**EXERCISE**: Return each line in the records below that includes "replaced".

(Object matching data)
# # # # #

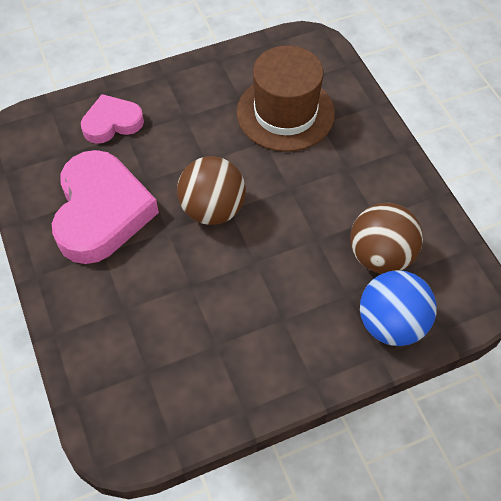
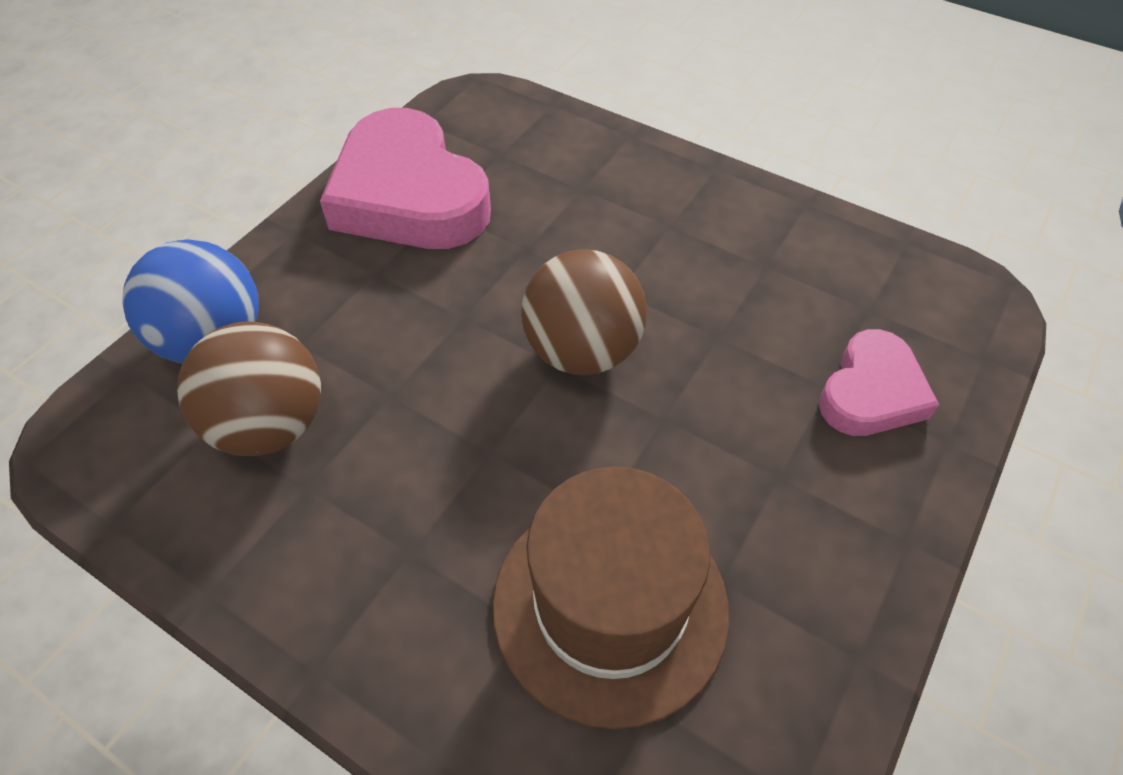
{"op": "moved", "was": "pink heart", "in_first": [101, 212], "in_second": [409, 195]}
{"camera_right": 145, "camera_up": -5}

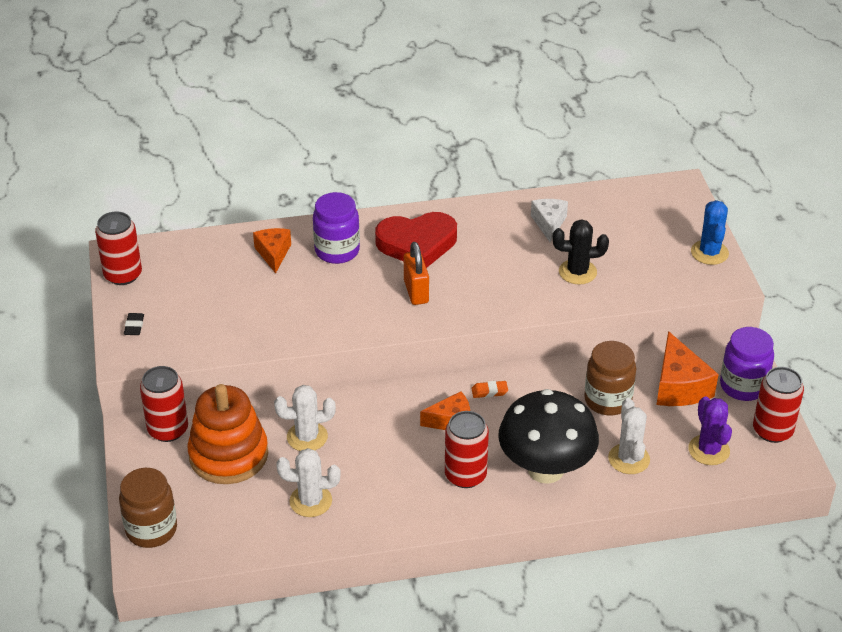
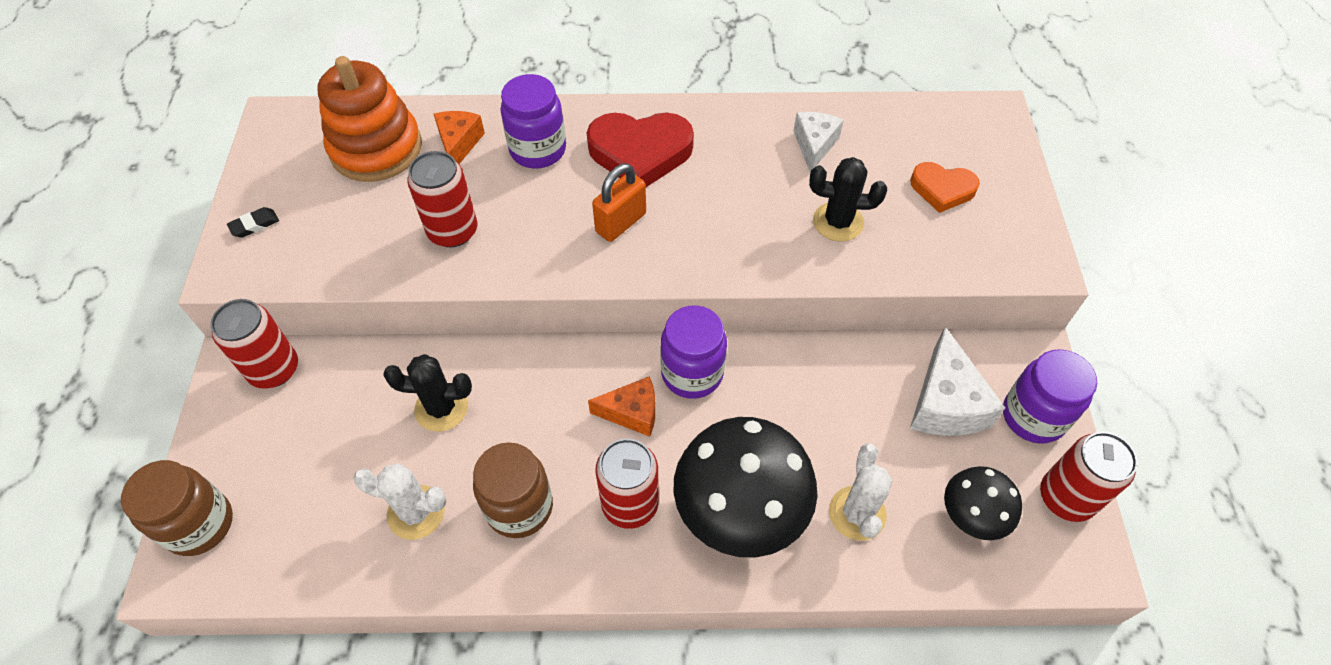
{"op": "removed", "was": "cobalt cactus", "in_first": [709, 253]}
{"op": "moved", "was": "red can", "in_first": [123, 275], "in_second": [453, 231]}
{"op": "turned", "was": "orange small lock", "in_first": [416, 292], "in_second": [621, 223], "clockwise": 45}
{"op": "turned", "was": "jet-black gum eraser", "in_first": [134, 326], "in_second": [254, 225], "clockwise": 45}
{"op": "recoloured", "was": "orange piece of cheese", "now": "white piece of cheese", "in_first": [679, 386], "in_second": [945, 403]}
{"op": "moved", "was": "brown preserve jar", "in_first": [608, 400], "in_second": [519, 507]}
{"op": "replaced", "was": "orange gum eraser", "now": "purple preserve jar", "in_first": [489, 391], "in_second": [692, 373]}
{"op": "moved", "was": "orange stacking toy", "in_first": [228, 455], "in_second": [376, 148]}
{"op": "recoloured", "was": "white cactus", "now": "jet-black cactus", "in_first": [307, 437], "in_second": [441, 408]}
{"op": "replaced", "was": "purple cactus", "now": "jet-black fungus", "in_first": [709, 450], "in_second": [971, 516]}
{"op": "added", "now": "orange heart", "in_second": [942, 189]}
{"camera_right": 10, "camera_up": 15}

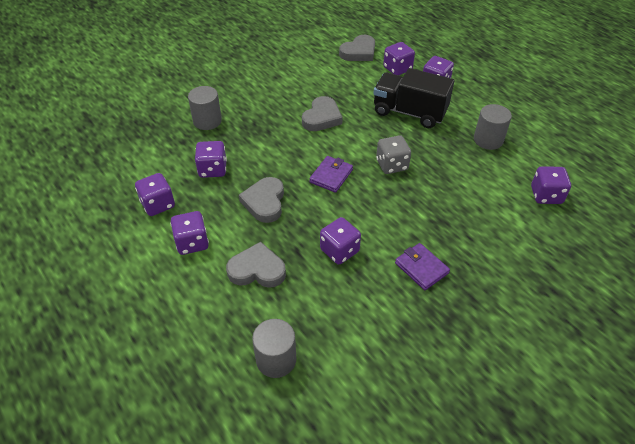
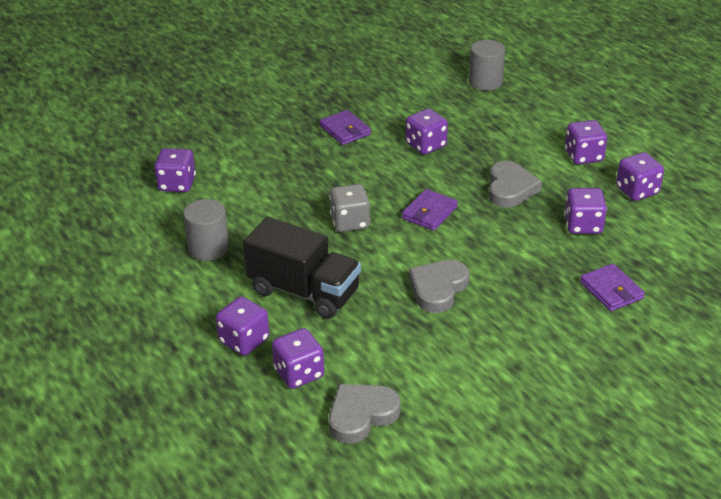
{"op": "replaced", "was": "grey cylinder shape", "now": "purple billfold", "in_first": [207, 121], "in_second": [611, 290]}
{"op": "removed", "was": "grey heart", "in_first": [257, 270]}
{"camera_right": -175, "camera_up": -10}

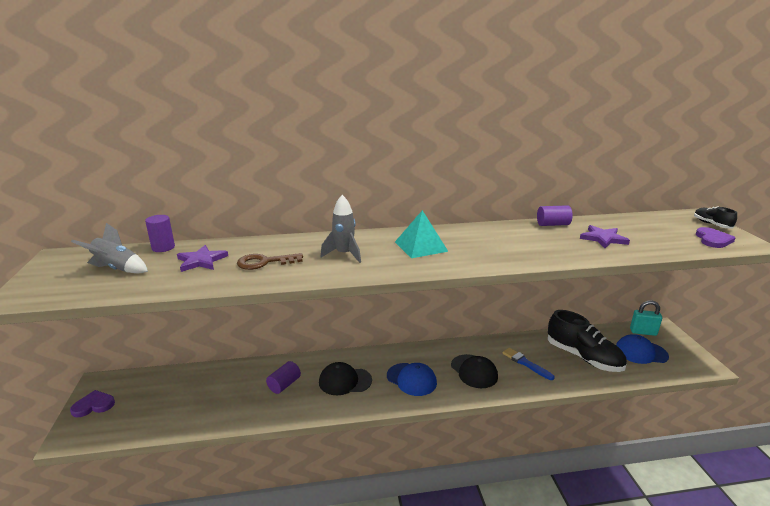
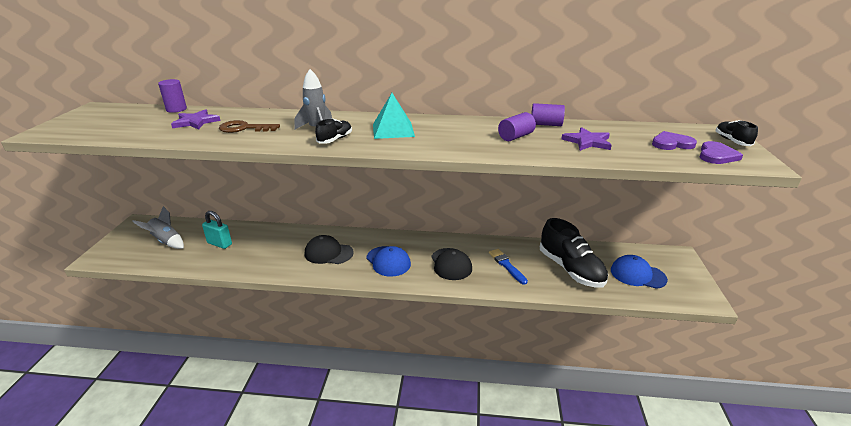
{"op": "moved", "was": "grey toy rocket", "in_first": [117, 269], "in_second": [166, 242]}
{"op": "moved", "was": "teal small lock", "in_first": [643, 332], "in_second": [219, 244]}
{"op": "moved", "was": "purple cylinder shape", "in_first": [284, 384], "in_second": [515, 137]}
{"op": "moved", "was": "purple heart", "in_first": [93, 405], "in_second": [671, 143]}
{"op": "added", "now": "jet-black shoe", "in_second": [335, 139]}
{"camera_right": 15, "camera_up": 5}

# # # # #

**OUTPUT BELOW**:
{"op": "replaced", "was": "orange gum eraser", "now": "purple preserve jar", "in_first": [489, 391], "in_second": [692, 373]}
{"op": "replaced", "was": "purple cactus", "now": "jet-black fungus", "in_first": [709, 450], "in_second": [971, 516]}
{"op": "replaced", "was": "grey cylinder shape", "now": "purple billfold", "in_first": [207, 121], "in_second": [611, 290]}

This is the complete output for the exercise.